WORK INSTRUCTION = Transcribe the data that follows without changing a word, and omit the pictures.

Top of AVAILABLE DATA

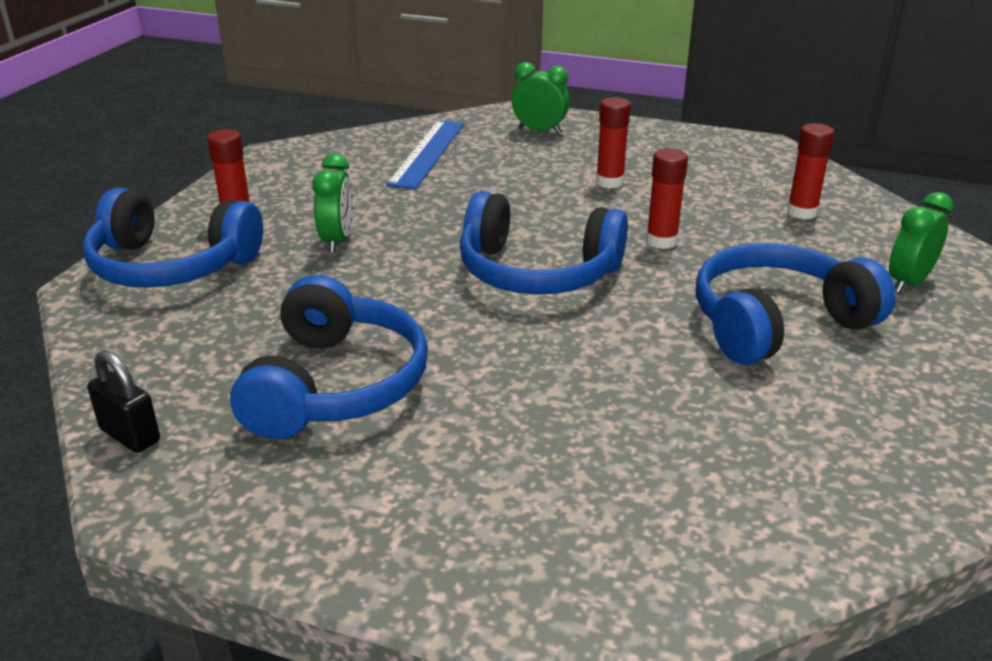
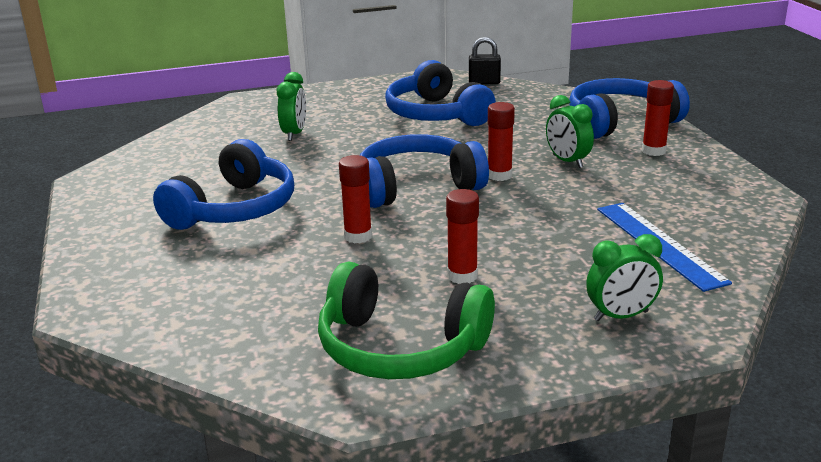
camera: 145 degrees right, 5 degrees down
red glue stick [787,123,835,219] -> red glue stick moved to [488,102,515,181]
green clock [889,192,953,293] -> green clock moved to [277,72,306,141]
none -> green headphones [318,261,495,379]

Bottom of AVAILABLE DATA

TASK SOLUTION =
camera: 145 degrees right, 5 degrees down
red glue stick [787,123,835,219] -> red glue stick moved to [488,102,515,181]
green clock [889,192,953,293] -> green clock moved to [277,72,306,141]
none -> green headphones [318,261,495,379]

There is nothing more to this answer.